### WHAT TO WORK ON
Output all the data exactly. Pictures do not belong in the copy.

### MATERIAL PROVIDED
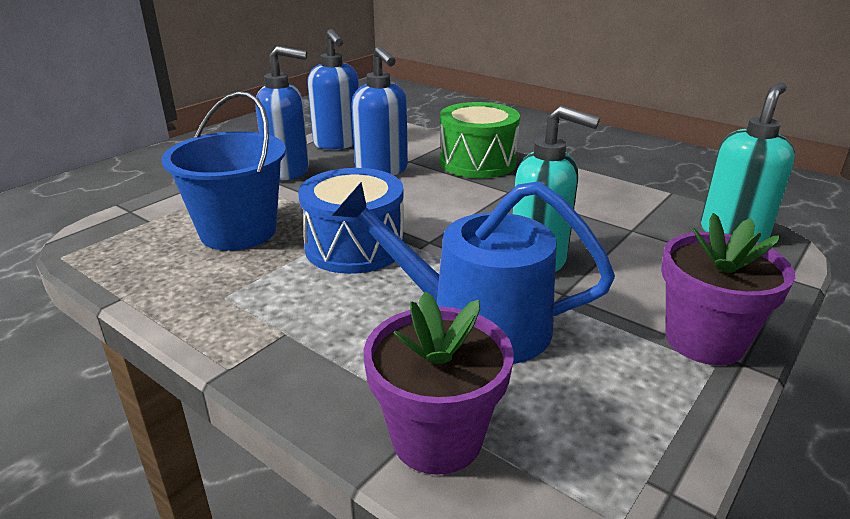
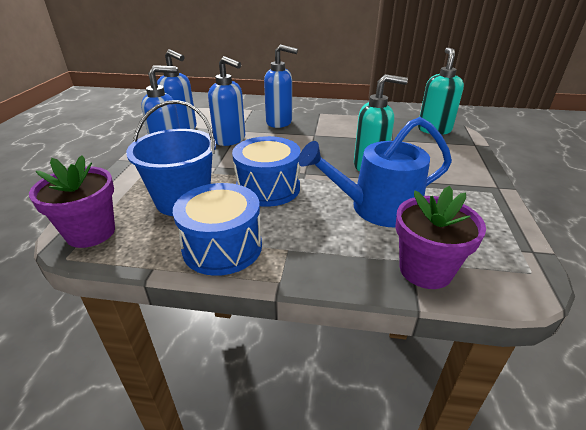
camera: 30 degrees left, 5 degrees up
(215, 301) = (222, 247): none -> blue drum
(477, 162) = (279, 122): green drum -> blue soap dispenser
(704, 340) = (475, 182): purple flower pot -> purple flower pot (91, 232)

### EXERCISE RESPONSE
camera: 30 degrees left, 5 degrees up
(215, 301) = (222, 247): none -> blue drum
(477, 162) = (279, 122): green drum -> blue soap dispenser
(704, 340) = (475, 182): purple flower pot -> purple flower pot (91, 232)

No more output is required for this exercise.